Start of Block

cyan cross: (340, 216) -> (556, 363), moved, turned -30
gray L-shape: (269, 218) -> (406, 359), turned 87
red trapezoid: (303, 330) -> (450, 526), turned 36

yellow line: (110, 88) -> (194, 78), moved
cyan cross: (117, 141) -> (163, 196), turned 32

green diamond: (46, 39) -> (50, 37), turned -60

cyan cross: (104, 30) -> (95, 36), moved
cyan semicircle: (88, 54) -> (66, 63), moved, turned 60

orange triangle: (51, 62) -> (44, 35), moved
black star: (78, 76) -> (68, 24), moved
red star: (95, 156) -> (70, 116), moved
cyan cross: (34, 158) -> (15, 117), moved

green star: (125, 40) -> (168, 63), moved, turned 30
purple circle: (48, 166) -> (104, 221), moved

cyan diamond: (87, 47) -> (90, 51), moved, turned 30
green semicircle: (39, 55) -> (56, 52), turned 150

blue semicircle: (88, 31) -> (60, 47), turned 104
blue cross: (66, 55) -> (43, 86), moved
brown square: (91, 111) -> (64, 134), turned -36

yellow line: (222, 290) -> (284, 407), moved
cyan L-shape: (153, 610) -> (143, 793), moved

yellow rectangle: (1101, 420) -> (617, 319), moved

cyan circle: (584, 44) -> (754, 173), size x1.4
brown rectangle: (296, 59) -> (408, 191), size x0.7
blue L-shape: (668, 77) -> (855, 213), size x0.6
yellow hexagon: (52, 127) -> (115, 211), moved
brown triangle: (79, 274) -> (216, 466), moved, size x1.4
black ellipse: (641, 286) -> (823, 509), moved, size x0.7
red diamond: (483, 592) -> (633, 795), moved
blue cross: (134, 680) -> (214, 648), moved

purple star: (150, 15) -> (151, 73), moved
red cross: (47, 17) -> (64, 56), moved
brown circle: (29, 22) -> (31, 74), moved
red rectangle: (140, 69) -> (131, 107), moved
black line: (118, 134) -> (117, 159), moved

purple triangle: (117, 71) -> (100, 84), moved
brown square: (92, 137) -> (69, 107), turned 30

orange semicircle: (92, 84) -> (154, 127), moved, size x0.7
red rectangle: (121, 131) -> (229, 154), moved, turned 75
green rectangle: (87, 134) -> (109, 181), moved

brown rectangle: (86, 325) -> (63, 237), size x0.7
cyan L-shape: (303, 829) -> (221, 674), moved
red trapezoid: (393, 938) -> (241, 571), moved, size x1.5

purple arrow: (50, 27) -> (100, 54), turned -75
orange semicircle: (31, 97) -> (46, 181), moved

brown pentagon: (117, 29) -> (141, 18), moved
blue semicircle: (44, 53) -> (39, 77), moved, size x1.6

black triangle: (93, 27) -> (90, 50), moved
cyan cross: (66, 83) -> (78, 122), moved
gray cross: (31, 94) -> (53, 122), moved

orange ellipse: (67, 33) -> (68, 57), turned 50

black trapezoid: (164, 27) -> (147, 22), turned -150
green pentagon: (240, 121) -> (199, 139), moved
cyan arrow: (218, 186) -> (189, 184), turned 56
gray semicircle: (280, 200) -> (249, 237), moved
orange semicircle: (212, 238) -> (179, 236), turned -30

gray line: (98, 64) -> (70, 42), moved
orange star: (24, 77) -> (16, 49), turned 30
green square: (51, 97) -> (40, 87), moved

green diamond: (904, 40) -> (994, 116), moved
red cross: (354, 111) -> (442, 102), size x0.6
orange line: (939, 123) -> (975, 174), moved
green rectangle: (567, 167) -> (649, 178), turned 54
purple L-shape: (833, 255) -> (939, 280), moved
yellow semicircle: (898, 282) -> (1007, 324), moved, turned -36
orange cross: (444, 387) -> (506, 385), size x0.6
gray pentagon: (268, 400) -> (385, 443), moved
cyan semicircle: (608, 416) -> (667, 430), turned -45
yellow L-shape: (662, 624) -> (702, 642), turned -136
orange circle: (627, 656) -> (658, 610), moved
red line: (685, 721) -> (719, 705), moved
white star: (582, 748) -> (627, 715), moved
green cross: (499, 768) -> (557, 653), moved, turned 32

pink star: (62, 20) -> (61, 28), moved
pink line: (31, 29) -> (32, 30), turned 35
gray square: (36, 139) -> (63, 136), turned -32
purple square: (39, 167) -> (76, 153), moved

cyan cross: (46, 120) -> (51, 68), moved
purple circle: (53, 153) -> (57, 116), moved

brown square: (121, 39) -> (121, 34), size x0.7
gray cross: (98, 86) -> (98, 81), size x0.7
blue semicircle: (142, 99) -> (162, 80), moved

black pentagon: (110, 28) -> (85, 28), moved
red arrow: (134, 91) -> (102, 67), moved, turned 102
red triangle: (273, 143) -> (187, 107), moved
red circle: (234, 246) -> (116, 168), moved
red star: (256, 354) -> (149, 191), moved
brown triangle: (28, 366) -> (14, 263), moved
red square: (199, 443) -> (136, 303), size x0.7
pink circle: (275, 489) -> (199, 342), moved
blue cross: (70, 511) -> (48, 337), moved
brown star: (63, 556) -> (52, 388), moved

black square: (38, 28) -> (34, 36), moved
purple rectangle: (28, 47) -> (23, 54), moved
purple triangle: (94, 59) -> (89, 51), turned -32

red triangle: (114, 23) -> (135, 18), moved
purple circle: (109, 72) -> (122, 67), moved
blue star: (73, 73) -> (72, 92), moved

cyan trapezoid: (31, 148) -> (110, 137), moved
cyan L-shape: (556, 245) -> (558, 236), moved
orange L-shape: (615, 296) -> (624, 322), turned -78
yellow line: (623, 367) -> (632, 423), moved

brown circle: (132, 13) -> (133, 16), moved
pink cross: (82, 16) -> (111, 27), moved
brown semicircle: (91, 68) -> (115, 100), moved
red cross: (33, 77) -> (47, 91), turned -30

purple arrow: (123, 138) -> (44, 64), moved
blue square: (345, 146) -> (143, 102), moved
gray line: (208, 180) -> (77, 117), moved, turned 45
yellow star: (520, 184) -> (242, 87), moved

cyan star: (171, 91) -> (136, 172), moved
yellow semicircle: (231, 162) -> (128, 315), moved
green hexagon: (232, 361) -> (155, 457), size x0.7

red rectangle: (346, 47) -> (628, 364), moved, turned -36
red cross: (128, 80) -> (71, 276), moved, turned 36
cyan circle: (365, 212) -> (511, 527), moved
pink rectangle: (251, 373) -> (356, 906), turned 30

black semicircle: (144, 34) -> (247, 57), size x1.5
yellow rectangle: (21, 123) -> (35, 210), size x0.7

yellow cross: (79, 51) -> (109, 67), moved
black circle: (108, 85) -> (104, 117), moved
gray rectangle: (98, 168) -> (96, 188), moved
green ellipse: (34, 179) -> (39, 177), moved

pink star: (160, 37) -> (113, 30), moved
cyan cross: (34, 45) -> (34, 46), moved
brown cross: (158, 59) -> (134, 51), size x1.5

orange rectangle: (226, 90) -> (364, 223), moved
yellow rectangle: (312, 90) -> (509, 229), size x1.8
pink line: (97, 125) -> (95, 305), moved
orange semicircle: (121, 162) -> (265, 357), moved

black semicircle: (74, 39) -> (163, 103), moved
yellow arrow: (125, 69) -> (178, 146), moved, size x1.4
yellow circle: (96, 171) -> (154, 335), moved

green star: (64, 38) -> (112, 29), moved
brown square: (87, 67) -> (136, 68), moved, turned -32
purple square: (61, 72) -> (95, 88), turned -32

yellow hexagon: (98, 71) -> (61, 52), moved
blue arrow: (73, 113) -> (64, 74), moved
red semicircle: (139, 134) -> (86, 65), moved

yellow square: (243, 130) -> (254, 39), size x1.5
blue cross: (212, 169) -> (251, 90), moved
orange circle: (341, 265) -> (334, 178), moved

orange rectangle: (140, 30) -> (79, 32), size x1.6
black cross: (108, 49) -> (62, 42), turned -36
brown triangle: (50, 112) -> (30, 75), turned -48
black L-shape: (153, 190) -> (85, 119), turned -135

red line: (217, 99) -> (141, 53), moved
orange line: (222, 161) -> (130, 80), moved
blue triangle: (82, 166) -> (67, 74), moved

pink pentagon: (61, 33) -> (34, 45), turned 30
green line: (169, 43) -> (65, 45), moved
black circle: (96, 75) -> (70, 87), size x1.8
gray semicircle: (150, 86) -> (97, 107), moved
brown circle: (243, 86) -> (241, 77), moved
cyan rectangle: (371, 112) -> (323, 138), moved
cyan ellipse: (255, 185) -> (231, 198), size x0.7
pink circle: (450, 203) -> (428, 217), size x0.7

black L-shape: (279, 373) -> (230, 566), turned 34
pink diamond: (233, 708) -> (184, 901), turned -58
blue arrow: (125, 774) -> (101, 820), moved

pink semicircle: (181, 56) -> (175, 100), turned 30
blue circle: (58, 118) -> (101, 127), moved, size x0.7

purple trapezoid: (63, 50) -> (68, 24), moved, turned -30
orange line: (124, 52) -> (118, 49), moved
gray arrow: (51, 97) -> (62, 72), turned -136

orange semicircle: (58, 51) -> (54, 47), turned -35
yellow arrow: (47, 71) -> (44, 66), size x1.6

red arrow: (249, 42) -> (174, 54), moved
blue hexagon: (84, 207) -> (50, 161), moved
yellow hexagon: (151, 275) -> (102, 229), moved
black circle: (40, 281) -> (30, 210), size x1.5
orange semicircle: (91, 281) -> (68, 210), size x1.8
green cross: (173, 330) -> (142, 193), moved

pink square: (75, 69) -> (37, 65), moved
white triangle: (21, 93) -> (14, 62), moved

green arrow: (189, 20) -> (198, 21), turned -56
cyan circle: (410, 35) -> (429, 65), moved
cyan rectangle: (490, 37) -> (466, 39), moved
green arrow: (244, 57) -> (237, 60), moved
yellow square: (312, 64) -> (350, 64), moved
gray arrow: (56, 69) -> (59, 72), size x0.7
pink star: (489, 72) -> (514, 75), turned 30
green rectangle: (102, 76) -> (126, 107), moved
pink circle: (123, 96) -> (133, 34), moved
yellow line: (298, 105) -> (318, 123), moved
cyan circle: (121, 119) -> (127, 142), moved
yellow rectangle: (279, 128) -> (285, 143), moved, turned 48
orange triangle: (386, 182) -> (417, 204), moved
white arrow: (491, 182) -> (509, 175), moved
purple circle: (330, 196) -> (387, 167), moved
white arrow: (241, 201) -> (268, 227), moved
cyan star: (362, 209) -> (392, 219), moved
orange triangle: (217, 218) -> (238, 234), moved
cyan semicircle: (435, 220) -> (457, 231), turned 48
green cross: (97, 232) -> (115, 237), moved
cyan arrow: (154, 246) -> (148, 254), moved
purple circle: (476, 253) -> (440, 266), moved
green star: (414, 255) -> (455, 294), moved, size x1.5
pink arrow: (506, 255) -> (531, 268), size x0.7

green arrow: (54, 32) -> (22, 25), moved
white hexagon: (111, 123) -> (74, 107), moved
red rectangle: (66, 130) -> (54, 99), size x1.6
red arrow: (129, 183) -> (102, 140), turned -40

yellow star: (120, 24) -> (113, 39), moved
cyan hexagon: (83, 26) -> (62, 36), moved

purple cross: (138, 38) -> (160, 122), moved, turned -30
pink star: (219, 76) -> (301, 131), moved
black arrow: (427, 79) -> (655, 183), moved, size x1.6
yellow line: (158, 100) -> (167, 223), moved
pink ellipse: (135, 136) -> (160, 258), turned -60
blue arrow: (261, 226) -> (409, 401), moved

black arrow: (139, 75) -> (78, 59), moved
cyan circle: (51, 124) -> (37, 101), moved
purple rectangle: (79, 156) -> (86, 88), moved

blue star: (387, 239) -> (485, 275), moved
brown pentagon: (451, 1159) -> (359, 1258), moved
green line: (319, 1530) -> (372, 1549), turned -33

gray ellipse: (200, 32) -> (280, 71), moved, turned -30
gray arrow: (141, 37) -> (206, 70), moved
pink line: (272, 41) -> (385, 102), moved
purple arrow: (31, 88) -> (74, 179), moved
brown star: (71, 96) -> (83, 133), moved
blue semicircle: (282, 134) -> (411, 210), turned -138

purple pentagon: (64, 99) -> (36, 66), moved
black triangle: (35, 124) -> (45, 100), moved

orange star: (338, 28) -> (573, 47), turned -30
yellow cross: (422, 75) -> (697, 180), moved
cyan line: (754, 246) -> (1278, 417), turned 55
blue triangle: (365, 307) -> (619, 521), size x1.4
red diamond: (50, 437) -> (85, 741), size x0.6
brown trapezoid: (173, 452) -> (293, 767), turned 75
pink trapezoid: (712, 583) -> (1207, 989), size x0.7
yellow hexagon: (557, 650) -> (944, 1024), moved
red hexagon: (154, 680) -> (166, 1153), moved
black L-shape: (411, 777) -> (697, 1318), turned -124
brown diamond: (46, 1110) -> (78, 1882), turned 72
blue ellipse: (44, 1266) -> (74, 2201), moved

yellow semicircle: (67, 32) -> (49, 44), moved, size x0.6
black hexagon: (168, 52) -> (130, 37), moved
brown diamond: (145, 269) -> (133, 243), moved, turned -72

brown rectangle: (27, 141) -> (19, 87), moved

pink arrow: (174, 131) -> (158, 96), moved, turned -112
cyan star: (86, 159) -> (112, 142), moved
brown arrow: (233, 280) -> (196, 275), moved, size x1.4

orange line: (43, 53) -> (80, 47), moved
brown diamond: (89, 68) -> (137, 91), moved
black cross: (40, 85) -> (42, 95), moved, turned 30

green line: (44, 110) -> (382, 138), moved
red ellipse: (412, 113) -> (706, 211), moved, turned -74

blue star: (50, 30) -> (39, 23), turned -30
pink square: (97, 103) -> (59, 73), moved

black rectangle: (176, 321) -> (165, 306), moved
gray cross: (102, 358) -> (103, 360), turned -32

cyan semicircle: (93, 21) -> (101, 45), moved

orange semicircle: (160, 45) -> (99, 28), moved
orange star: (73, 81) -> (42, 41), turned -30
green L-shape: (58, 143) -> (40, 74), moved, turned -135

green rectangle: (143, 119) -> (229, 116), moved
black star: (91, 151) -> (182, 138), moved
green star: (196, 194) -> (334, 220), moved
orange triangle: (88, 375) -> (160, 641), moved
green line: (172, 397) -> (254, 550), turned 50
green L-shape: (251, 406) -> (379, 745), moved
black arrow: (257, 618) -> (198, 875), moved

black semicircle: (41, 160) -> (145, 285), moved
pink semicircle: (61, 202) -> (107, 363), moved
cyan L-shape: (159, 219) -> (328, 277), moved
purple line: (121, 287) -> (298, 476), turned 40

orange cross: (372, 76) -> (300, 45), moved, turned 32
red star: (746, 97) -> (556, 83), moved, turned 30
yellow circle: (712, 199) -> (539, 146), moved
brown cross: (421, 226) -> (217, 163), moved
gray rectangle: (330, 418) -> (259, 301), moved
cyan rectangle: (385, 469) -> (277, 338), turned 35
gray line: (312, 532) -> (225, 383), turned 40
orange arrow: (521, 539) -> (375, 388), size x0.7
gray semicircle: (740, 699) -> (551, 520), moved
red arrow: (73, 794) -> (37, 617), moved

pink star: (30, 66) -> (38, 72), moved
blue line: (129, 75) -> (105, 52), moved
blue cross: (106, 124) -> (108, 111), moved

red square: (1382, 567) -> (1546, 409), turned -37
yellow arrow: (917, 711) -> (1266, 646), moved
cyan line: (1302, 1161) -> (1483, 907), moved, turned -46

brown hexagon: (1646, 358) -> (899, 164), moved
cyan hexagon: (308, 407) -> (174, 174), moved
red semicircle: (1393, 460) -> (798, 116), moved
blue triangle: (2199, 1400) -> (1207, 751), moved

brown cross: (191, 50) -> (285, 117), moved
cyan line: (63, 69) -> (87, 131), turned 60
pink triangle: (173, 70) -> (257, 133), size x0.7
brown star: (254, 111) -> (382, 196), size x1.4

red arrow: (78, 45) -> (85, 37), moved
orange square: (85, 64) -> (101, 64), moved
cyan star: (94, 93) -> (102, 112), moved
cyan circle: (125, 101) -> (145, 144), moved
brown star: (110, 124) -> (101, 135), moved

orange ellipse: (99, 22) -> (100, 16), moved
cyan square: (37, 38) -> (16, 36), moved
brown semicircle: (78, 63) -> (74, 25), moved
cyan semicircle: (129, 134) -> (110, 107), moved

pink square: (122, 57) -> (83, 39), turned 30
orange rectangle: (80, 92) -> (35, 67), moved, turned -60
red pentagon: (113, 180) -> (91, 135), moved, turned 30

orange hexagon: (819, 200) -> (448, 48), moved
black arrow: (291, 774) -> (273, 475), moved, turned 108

End of Block

Only the lines from the one containing "brown semicircle: (78, 63) -> (74, 25), moved" to the end of the listing belong in the output, each reproduced exactly.

EXERCISE OUTPUT:
brown semicircle: (78, 63) -> (74, 25), moved
cyan semicircle: (129, 134) -> (110, 107), moved

pink square: (122, 57) -> (83, 39), turned 30
orange rectangle: (80, 92) -> (35, 67), moved, turned -60
red pentagon: (113, 180) -> (91, 135), moved, turned 30

orange hexagon: (819, 200) -> (448, 48), moved
black arrow: (291, 774) -> (273, 475), moved, turned 108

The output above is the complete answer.